* **INSTRUCTIONS FOR THE TASK**
Would you please output, word for word, the span of the listing below that opens on the line containing "purple egg [351,118,381,150]" and closes on the line containing "yellow bucket [319,194,394,280]"? Include both ends and nothing more.

* **INPUT DATA**

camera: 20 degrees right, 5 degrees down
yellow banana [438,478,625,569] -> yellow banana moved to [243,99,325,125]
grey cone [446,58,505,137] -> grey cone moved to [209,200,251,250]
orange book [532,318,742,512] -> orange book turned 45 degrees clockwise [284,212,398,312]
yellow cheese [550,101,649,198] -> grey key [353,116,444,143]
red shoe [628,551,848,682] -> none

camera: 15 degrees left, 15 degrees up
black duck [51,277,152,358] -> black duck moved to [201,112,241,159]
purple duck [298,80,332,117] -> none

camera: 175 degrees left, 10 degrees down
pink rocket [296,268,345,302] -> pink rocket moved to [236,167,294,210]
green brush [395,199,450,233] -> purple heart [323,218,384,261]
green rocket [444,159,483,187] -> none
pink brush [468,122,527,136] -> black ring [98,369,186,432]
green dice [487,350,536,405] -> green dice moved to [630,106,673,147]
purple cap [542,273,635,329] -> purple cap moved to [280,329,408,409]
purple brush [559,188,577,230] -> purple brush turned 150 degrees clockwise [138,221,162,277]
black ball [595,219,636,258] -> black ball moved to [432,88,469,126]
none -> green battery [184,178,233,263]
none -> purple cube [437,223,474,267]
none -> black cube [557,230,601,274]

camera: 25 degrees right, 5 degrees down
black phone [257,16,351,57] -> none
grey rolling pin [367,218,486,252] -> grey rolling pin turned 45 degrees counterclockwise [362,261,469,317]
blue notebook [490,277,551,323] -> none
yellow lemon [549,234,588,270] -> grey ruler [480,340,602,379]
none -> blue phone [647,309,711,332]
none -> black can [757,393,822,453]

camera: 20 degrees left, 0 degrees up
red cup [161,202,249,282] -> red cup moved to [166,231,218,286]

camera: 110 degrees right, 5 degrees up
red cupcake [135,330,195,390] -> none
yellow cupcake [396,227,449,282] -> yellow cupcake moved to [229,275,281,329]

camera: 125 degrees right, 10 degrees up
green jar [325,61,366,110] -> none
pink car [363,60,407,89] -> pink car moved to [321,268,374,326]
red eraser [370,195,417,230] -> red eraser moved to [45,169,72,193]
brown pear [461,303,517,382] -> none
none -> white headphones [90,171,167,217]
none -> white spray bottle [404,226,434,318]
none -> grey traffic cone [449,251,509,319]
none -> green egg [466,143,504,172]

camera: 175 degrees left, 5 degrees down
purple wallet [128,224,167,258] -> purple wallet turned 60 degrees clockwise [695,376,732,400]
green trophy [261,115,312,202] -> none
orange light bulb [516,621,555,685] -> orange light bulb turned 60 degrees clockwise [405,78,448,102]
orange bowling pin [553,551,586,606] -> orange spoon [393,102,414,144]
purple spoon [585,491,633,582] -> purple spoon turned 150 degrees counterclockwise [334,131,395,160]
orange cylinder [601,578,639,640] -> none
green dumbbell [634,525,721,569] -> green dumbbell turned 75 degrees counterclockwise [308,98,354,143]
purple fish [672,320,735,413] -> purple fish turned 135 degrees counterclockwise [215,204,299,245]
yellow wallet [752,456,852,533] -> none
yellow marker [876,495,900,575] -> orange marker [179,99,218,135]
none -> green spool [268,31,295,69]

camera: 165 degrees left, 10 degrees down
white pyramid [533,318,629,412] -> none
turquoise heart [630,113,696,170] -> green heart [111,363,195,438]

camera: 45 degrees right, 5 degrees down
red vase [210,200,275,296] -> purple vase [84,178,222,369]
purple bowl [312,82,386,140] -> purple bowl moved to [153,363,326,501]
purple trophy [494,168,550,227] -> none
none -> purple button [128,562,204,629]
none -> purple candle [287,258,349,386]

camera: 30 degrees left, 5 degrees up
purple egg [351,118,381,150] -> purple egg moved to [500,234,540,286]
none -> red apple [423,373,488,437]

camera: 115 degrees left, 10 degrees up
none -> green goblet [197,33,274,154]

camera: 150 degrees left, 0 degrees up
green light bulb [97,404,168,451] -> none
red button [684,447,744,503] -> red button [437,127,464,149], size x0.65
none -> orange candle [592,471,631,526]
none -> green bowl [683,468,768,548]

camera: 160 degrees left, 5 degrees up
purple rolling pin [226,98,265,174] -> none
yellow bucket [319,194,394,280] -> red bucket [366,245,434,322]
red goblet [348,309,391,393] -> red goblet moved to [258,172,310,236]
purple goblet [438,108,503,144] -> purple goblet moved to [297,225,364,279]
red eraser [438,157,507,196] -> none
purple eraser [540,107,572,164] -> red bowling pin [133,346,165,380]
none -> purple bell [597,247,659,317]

* **SOLVED EXERCISE**
purple egg [351,118,381,150] -> purple egg moved to [500,234,540,286]
none -> red apple [423,373,488,437]

camera: 115 degrees left, 10 degrees up
none -> green goblet [197,33,274,154]

camera: 150 degrees left, 0 degrees up
green light bulb [97,404,168,451] -> none
red button [684,447,744,503] -> red button [437,127,464,149], size x0.65
none -> orange candle [592,471,631,526]
none -> green bowl [683,468,768,548]

camera: 160 degrees left, 5 degrees up
purple rolling pin [226,98,265,174] -> none
yellow bucket [319,194,394,280] -> red bucket [366,245,434,322]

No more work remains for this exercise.